Provided records
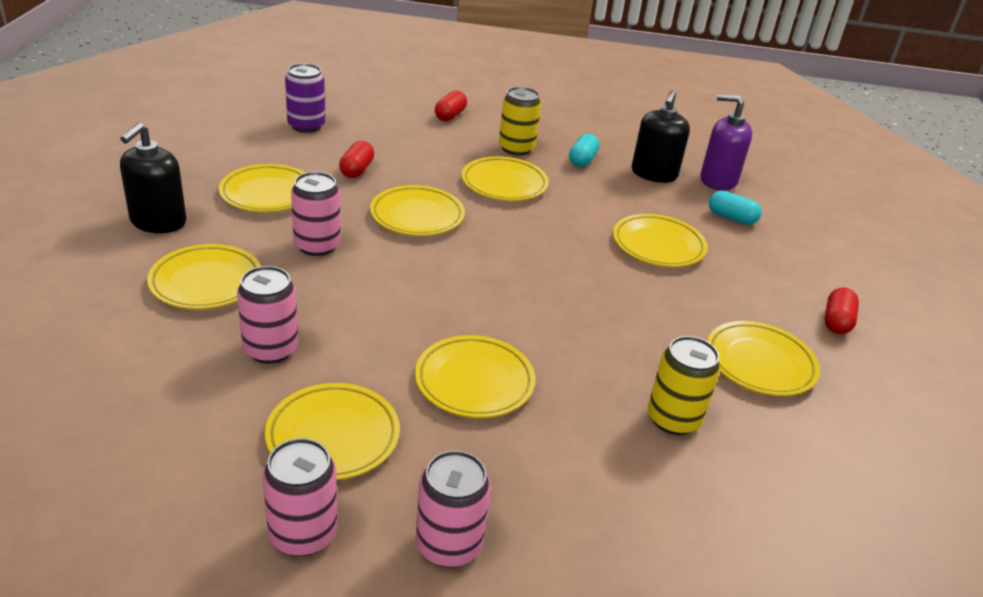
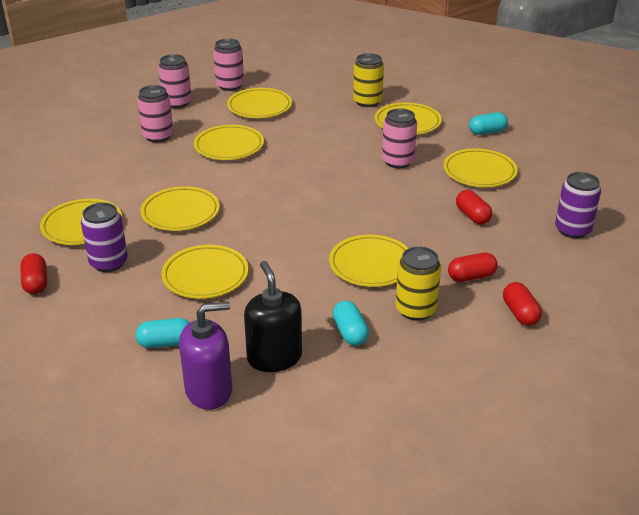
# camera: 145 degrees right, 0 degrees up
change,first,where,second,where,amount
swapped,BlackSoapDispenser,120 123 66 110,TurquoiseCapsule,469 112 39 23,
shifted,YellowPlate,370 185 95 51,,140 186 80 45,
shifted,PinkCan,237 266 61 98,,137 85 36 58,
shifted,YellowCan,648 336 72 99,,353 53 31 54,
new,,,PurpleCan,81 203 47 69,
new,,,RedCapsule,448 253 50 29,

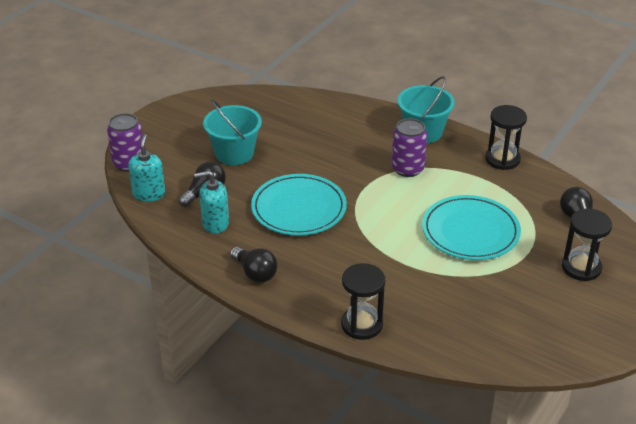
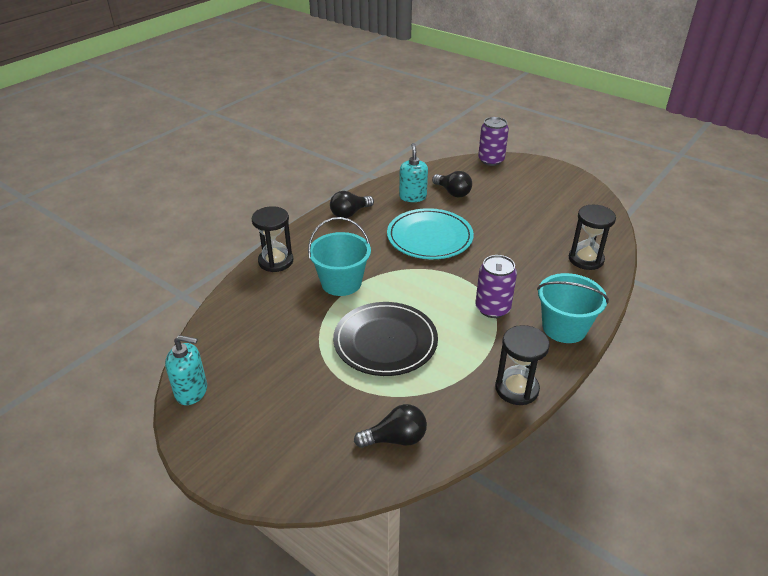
# camera: 95 degrees right, 0 degrees up
change,first,where,second,where,amount
shifted,TurquoiseBucket,203 99 59 66,,308 217 63 79,
shifted,TurquoiseSoapDispenser,128 134 37 68,,165 335 42 70,
repainted,TurquoisePlate,422 195 99 65,BlackPlate,333 302 105 74,
shifted,BlackHourglass,562 209 50 72,,569 205 47 65,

Aim of the exercise
From the first line to the last, repeat the records exactly, leaving out the pictures.

Answer box
# camera: 145 degrees right, 0 degrees up
change,first,where,second,where,amount
swapped,BlackSoapDispenser,120 123 66 110,TurquoiseCapsule,469 112 39 23,
shifted,YellowPlate,370 185 95 51,,140 186 80 45,
shifted,PinkCan,237 266 61 98,,137 85 36 58,
shifted,YellowCan,648 336 72 99,,353 53 31 54,
new,,,PurpleCan,81 203 47 69,
new,,,RedCapsule,448 253 50 29,

# camera: 95 degrees right, 0 degrees up
change,first,where,second,where,amount
shifted,TurquoiseBucket,203 99 59 66,,308 217 63 79,
shifted,TurquoiseSoapDispenser,128 134 37 68,,165 335 42 70,
repainted,TurquoisePlate,422 195 99 65,BlackPlate,333 302 105 74,
shifted,BlackHourglass,562 209 50 72,,569 205 47 65,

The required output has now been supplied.